----- EXERCISE DATA -----
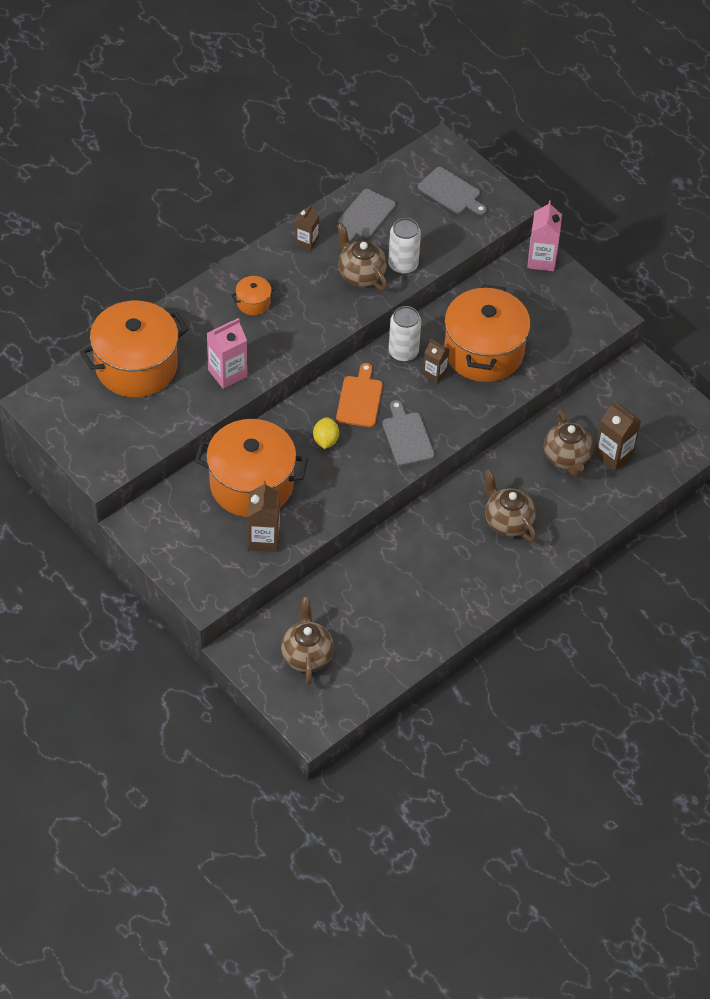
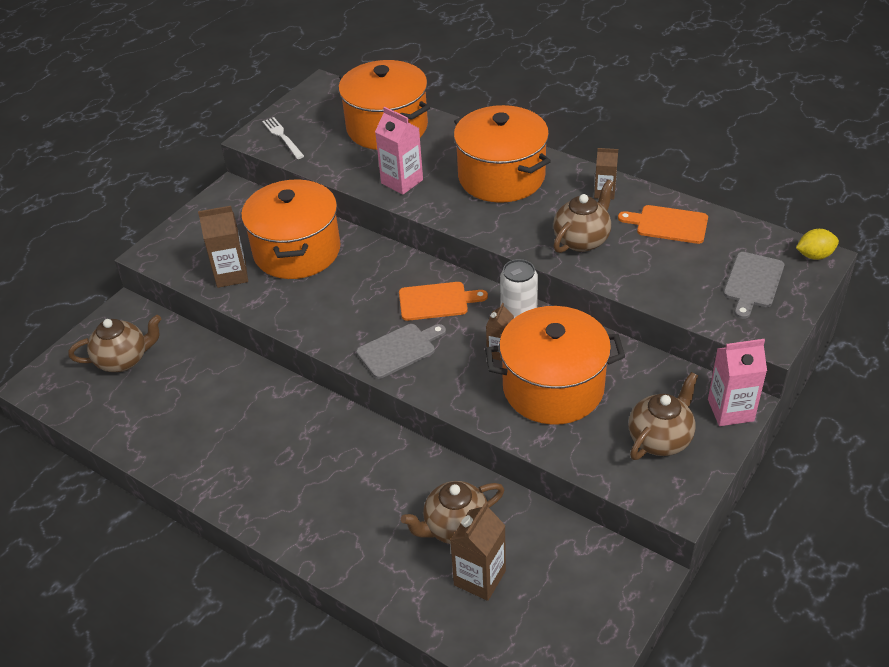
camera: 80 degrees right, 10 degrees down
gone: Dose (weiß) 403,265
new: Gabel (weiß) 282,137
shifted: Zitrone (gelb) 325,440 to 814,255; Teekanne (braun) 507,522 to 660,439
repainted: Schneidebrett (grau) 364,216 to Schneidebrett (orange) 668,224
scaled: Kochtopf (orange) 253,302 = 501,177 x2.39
-----
----- EXERCISE DATA -----
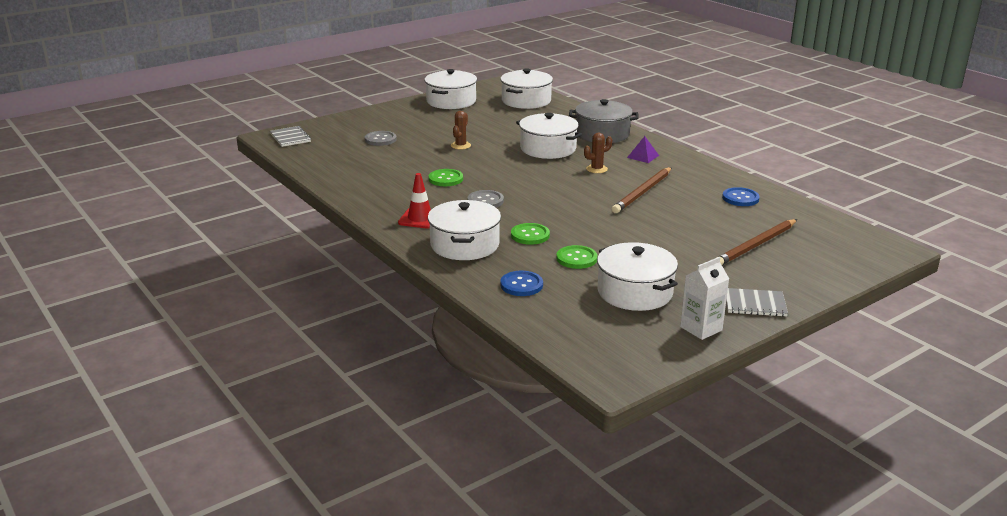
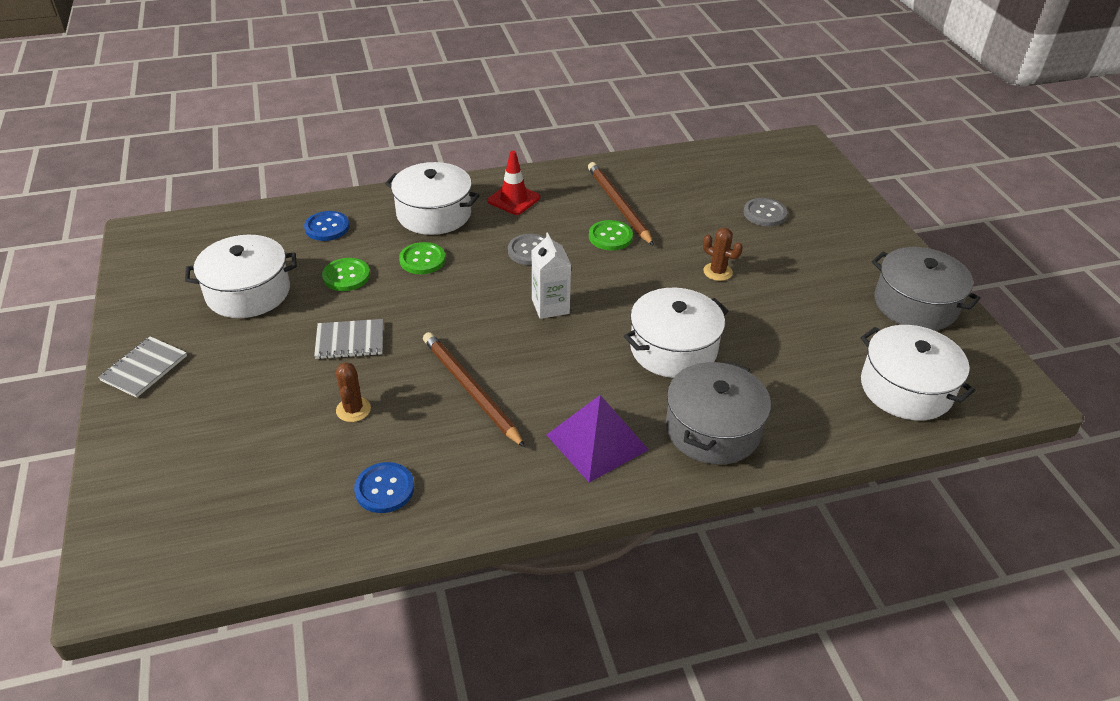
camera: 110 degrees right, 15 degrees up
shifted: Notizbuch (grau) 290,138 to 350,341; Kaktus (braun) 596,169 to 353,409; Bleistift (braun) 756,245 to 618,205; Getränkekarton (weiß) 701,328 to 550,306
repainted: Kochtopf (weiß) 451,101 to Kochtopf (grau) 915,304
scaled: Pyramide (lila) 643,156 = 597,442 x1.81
-----
Please return only the lines above, starting at the line that has "camera: 80 degrees right, 10 degrees down" and ending at the line that has "scaled: Kochtopf (orange)", keeping both and leaving each one unchanged.

▶ **RESULT OF THIS EXERCISE**
camera: 80 degrees right, 10 degrees down
gone: Dose (weiß) 403,265
new: Gabel (weiß) 282,137
shifted: Zitrone (gelb) 325,440 to 814,255; Teekanne (braun) 507,522 to 660,439
repainted: Schneidebrett (grau) 364,216 to Schneidebrett (orange) 668,224
scaled: Kochtopf (orange) 253,302 = 501,177 x2.39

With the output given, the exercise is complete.